▸ **TASK DESCRIPTION**: What lines in the records below contain the string "turned"? Copy every one.

▸ **AVAILABLE RECORDS**:
※

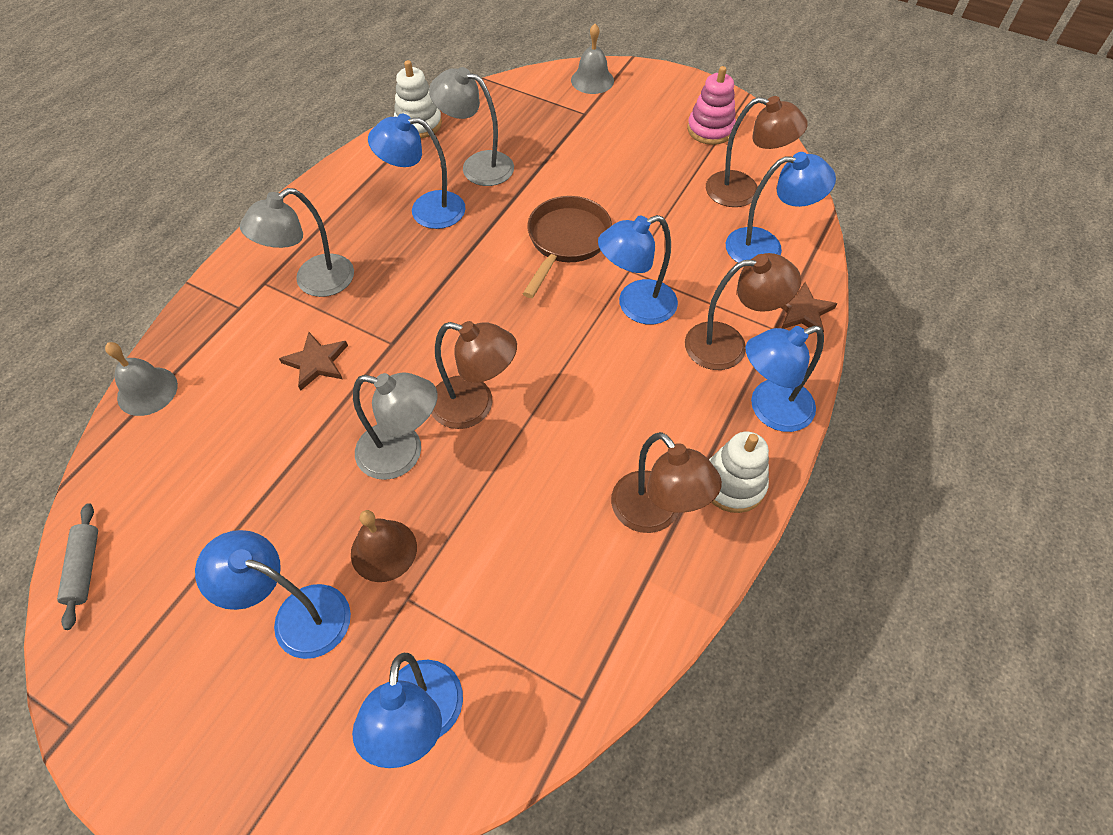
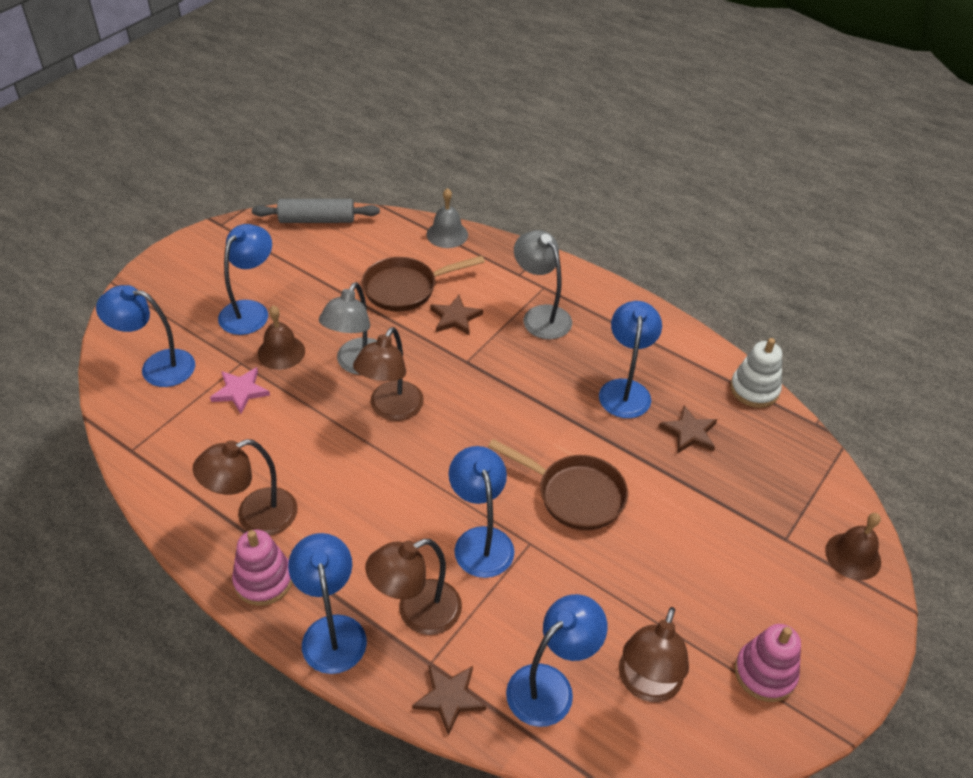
camera: 95 degrees right, 10 degrees down
(85, 568) = (317, 220): grey rolling pin -> grey rolling pin, size x1.55
(258, 423) = (406, 288): none -> brown pan
(461, 584) = (240, 391): none -> pink star
(477, 166) = (689, 432): grey lamp -> brown star
(592, 80) = (853, 556): grey bell -> brown bell
(728, 345) = (417, 613): brown lamp -> brown lamp turned 60 degrees clockwise
(733, 484) = (263, 580): white stacking toy -> pink stacking toy
(765, 247) = (550, 685): blue lamp -> blue lamp turned 135 degrees counterclockwise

※

▸ **REPLY TO THE EXERCISE**:
(728, 345) = (417, 613): brown lamp -> brown lamp turned 60 degrees clockwise
(765, 247) = (550, 685): blue lamp -> blue lamp turned 135 degrees counterclockwise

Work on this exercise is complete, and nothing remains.